## DATA FOR THIS EXERCISE

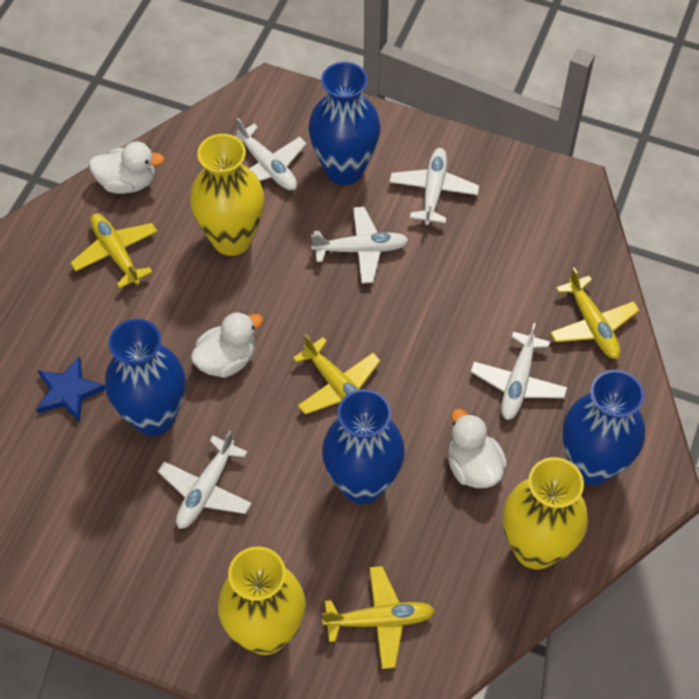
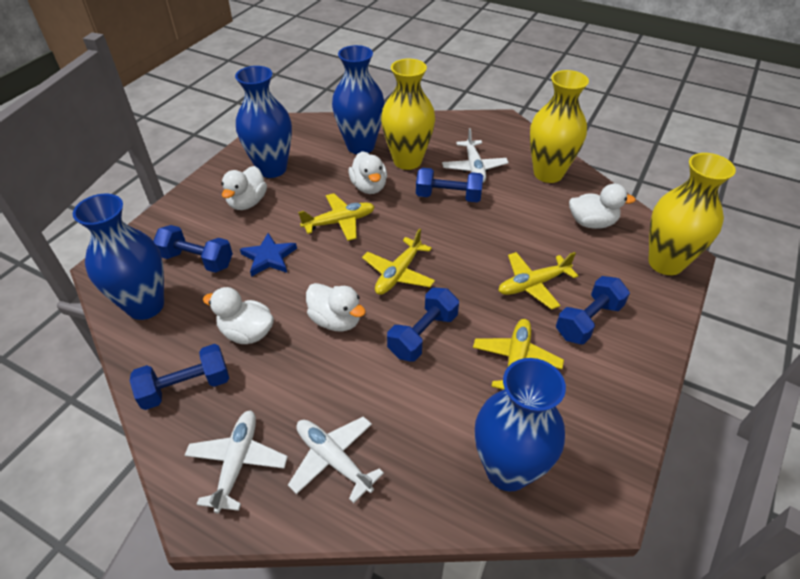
blue dumbbell: 0 -> 5
white duck: 3 -> 5
white plane: 5 -> 3

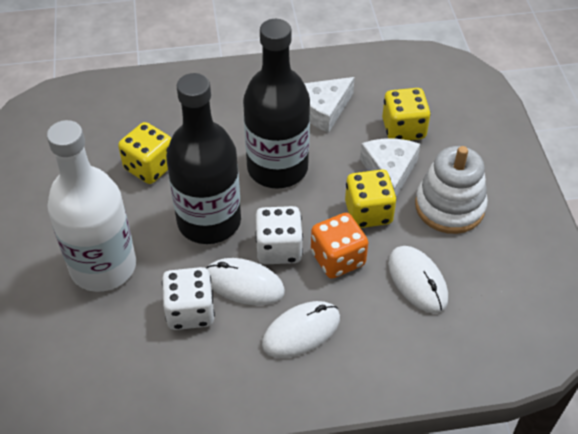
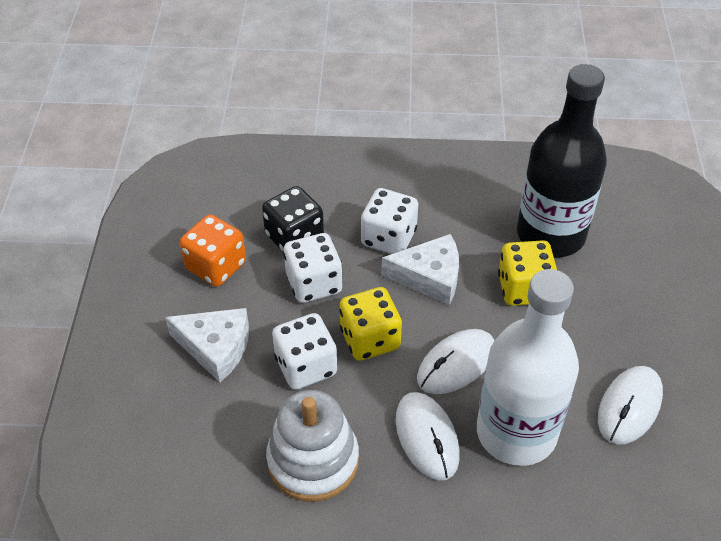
black bottle: 2 -> 1
black dice: 0 -> 1
white dice: 2 -> 3
yellow dice: 3 -> 2

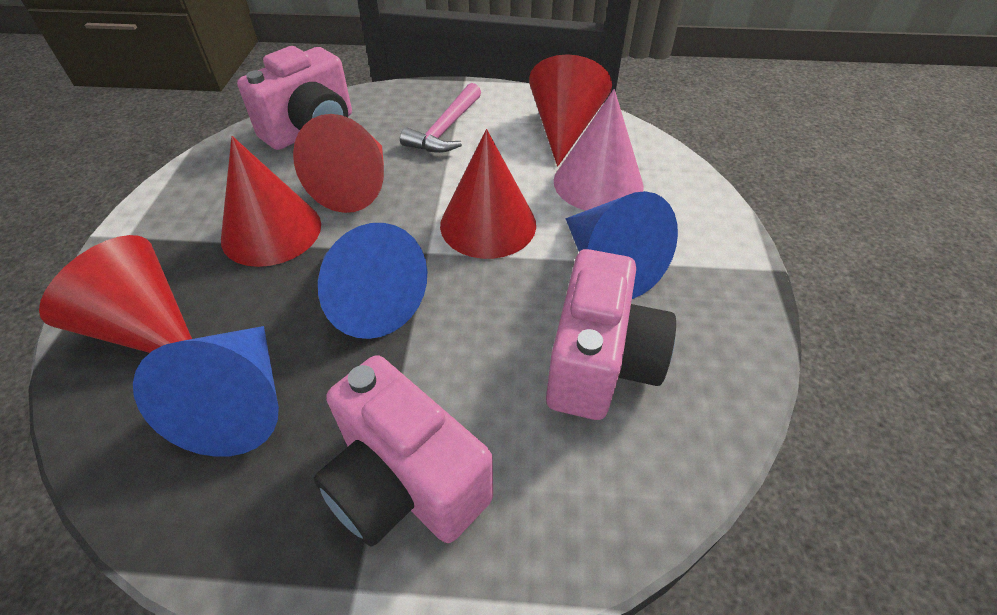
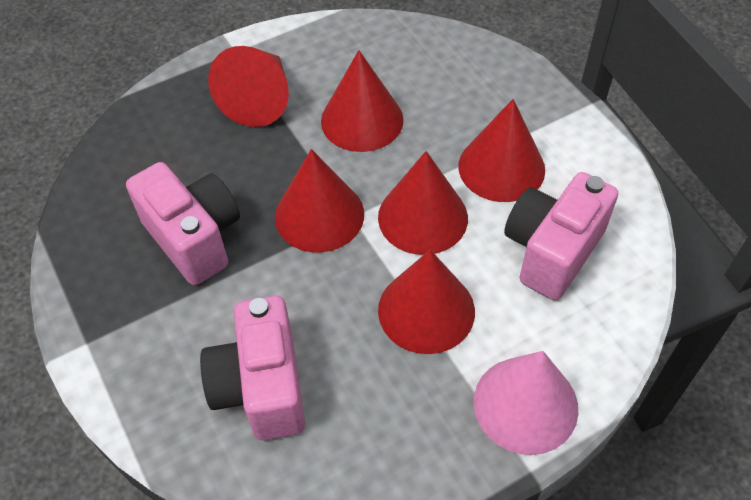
blue cone: 3 -> 0
pink hammer: 1 -> 0
red cone: 5 -> 6

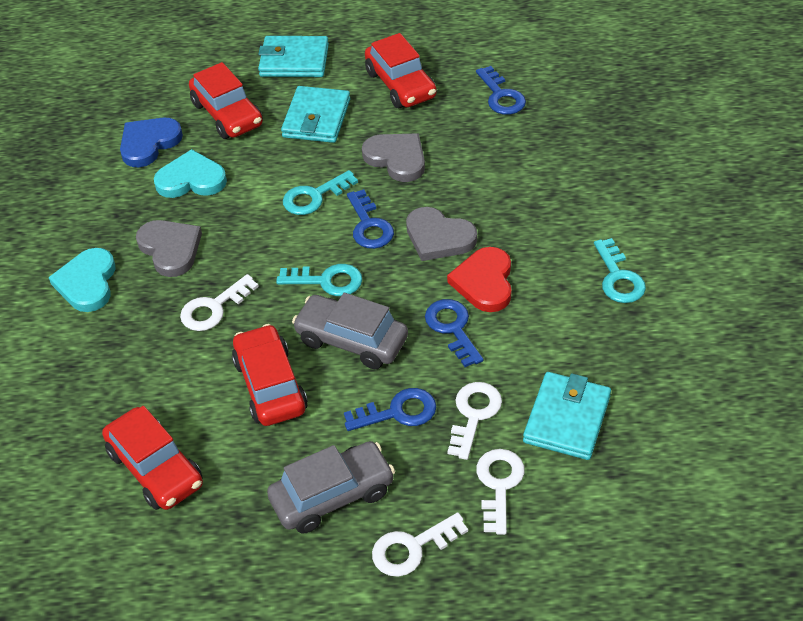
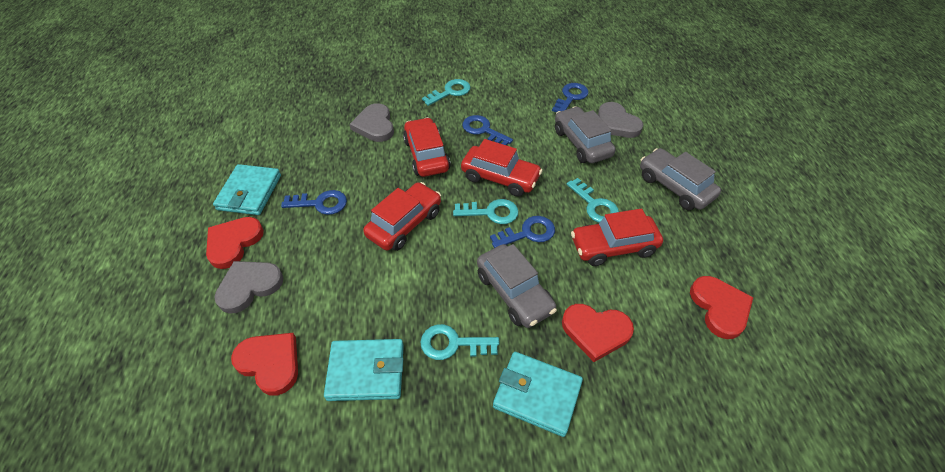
blue heart: 1 -> 0
grey car: 2 -> 3
red heart: 1 -> 4
turquoise heart: 2 -> 0
turquoise key: 3 -> 4
white key: 4 -> 0

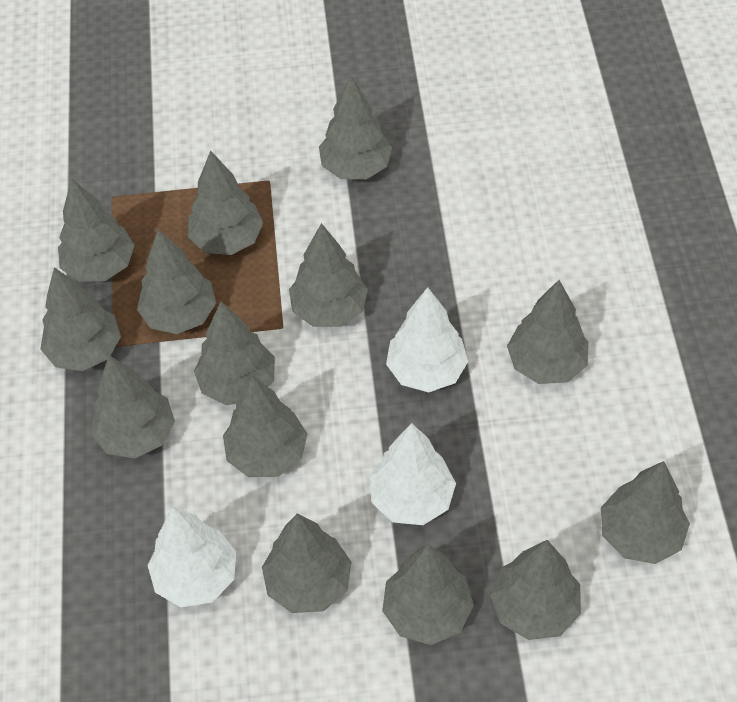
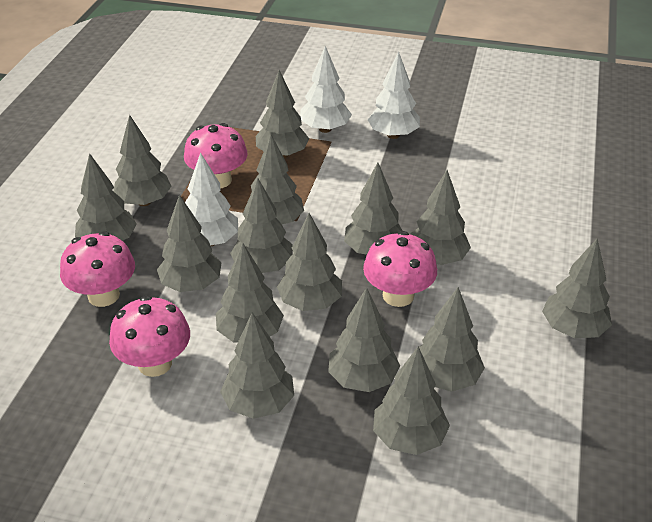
grey tree: 14 -> 15
pink mushroom: 0 -> 4

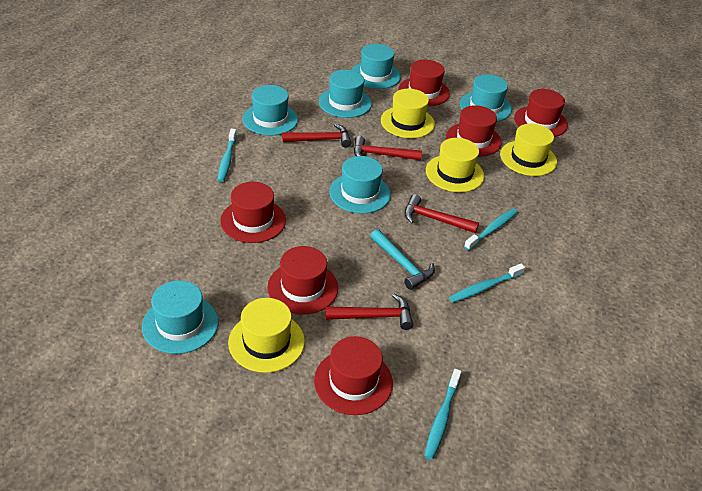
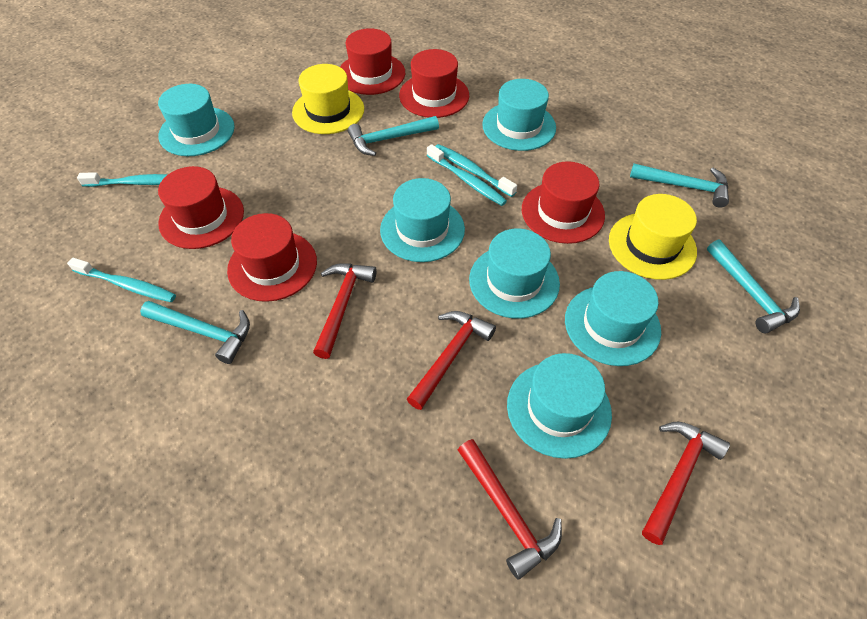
red hat: 6 -> 5
turquoise hammer: 1 -> 4
yellow hat: 4 -> 2

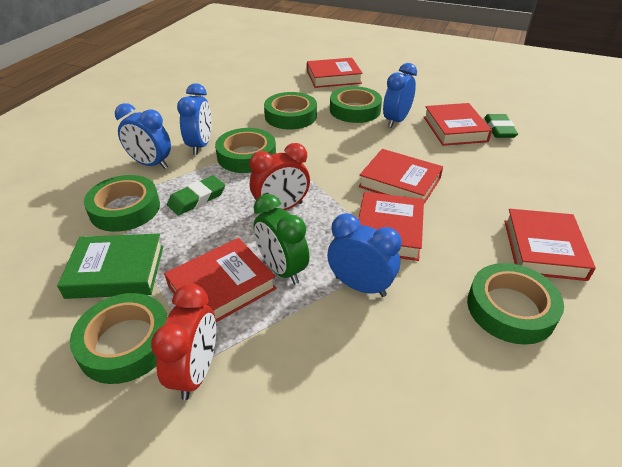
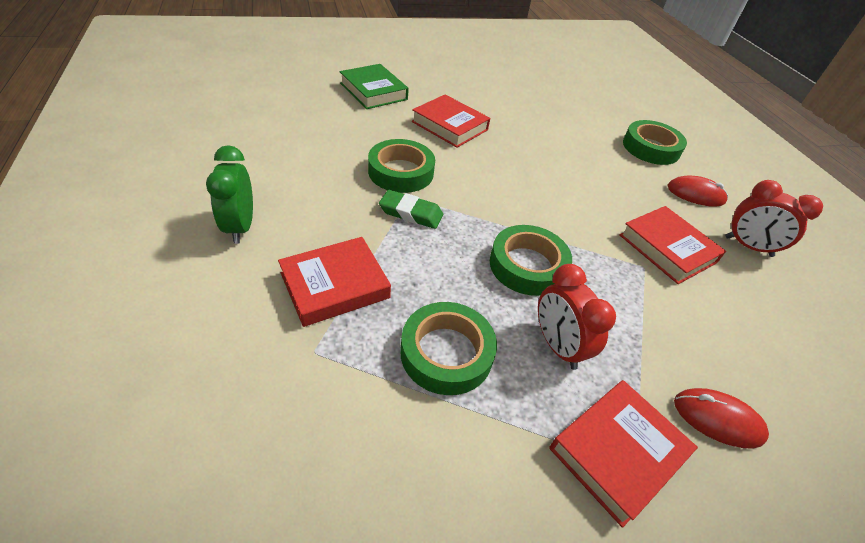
blue clock: 4 -> 0
green eraser: 2 -> 1
green tape: 6 -> 4
red book: 6 -> 4
red mouse: 0 -> 2

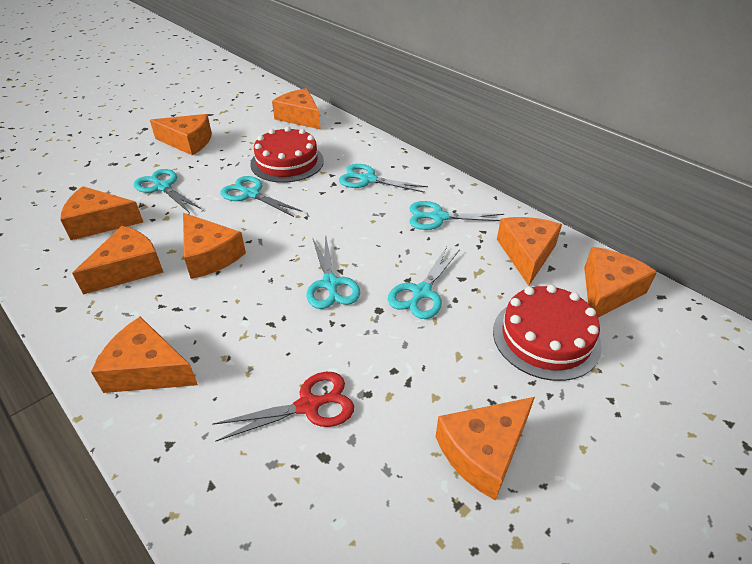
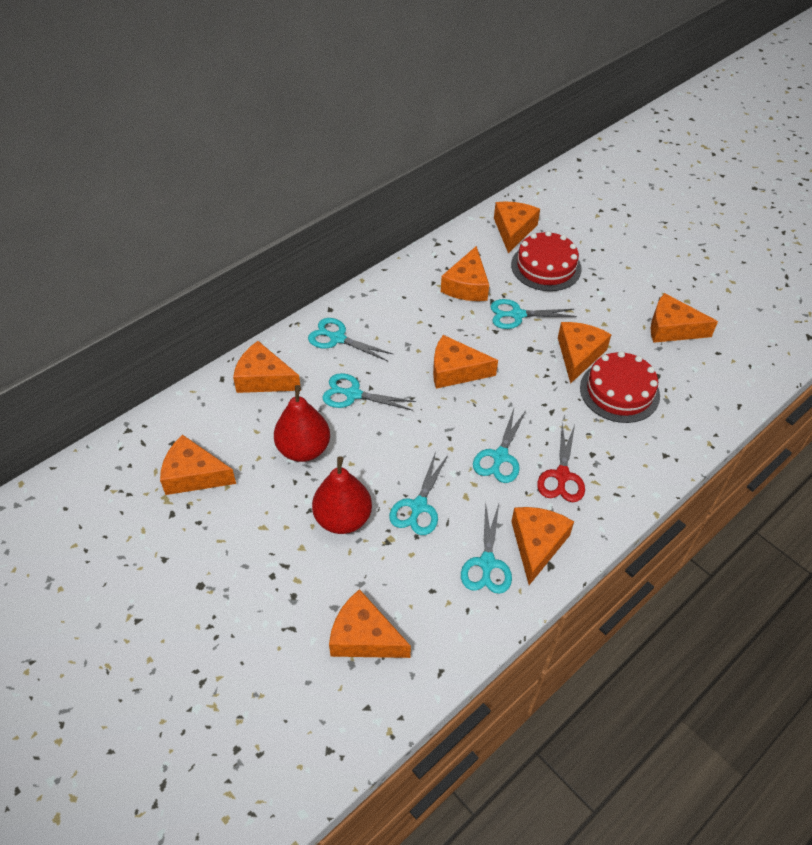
red pear: 0 -> 2

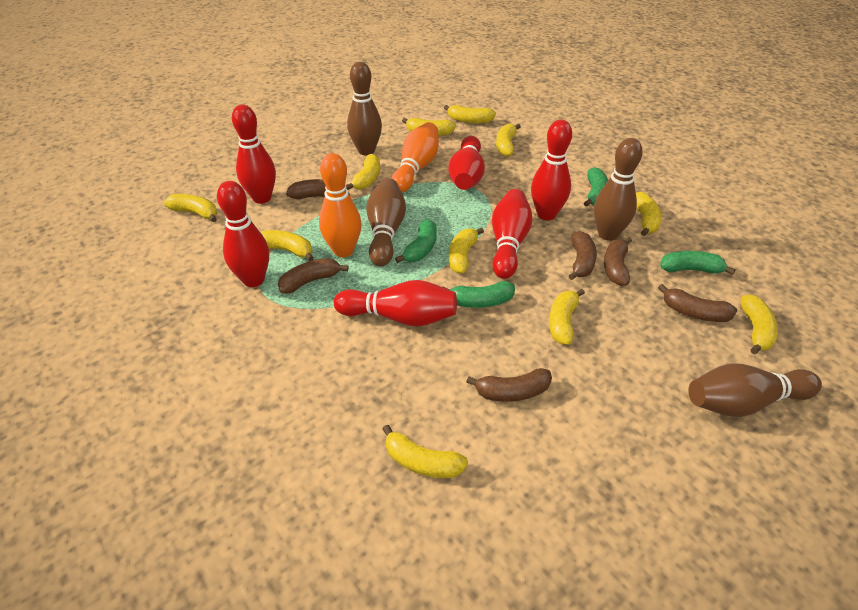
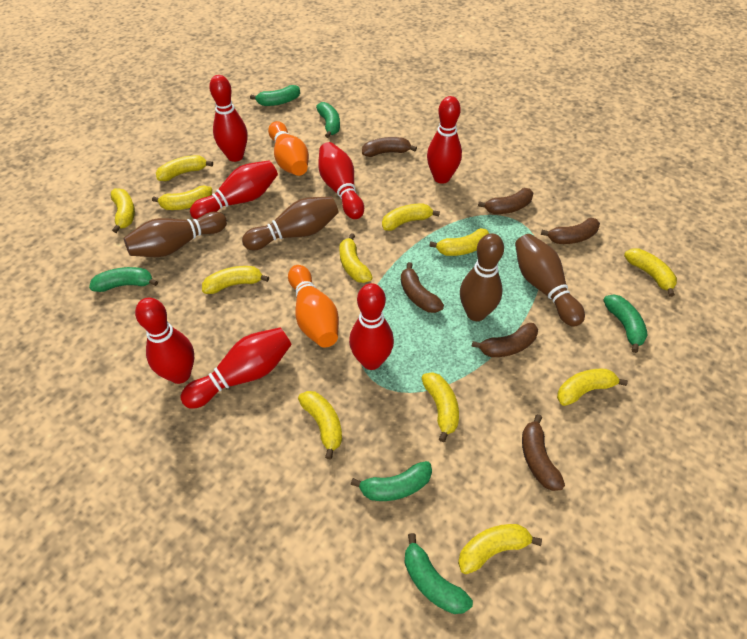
green banana: 4 -> 6
red bowling pin: 6 -> 7
yellow banana: 11 -> 12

## WHAT YOU SHOULD DO
Copy out the lines of the data where the string "white" occurs.

## OUTPUT FOR THIS EXERCISE
white duck: 3 -> 5
white plane: 5 -> 3
white dice: 2 -> 3
white key: 4 -> 0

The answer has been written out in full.